[[ Record extracts, beginning ]]

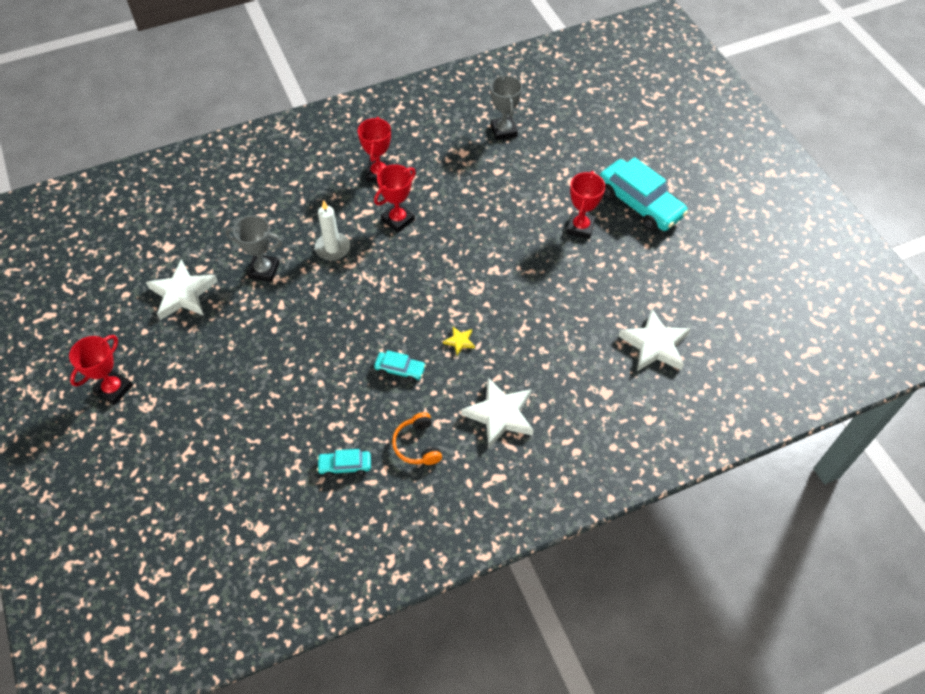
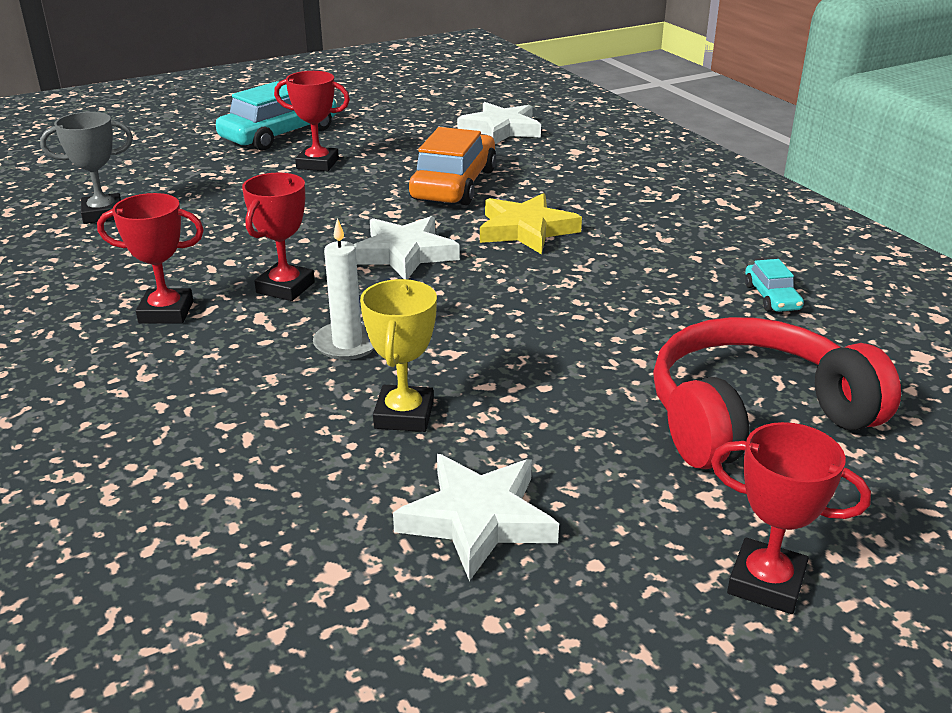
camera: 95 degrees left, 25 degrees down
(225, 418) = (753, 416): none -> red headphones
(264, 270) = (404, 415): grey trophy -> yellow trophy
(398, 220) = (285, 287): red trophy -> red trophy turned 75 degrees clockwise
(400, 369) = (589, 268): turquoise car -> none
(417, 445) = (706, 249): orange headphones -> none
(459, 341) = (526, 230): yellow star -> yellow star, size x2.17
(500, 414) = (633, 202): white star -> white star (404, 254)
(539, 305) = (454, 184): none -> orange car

[[ Record extracts, end ]]
[[ Record extracts, beginning ]]

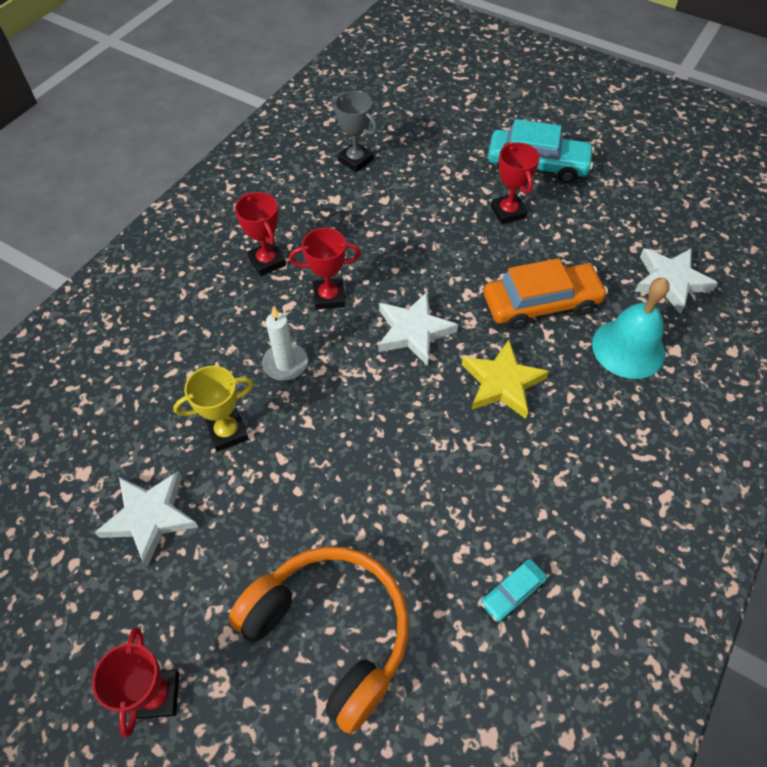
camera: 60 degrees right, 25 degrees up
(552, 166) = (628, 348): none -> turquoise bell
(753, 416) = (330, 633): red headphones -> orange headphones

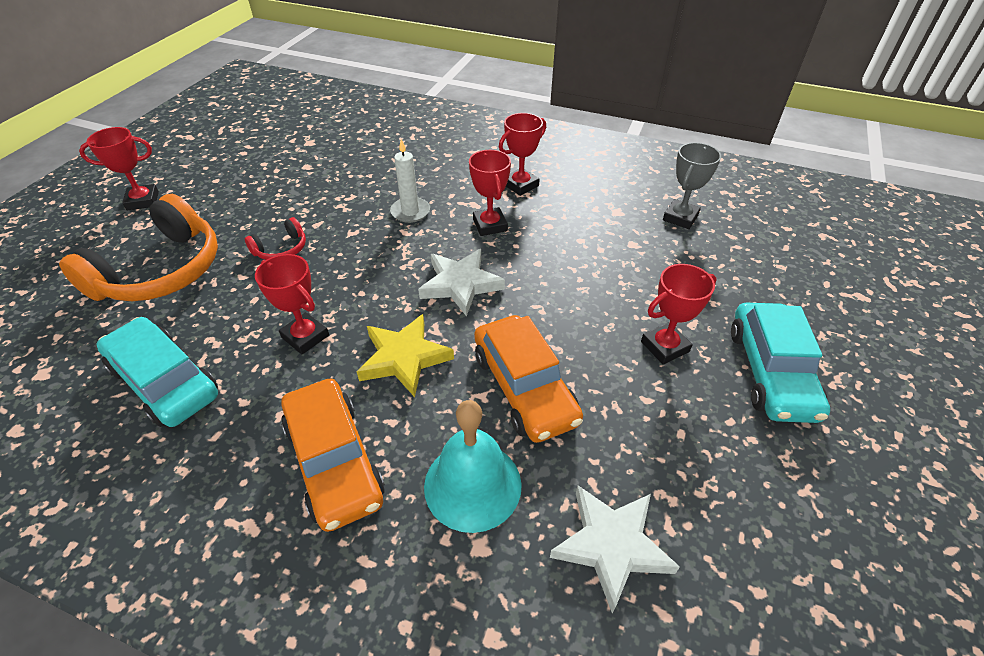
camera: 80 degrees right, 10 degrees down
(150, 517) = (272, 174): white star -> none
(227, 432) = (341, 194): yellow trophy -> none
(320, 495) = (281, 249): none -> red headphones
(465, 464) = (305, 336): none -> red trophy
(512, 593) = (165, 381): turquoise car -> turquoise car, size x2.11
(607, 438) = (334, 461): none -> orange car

[[ Record extracts, end ]]

■ What is being asked ■
Set down, from the entries above, exactly the lines from the one with "camera: 95 degrees left, 25 degrees down" up to and including the one with "(539, 305) = (454, 184): none -> orange car", and no other lines.

■ Result of the exercise ■
camera: 95 degrees left, 25 degrees down
(225, 418) = (753, 416): none -> red headphones
(264, 270) = (404, 415): grey trophy -> yellow trophy
(398, 220) = (285, 287): red trophy -> red trophy turned 75 degrees clockwise
(400, 369) = (589, 268): turquoise car -> none
(417, 445) = (706, 249): orange headphones -> none
(459, 341) = (526, 230): yellow star -> yellow star, size x2.17
(500, 414) = (633, 202): white star -> white star (404, 254)
(539, 305) = (454, 184): none -> orange car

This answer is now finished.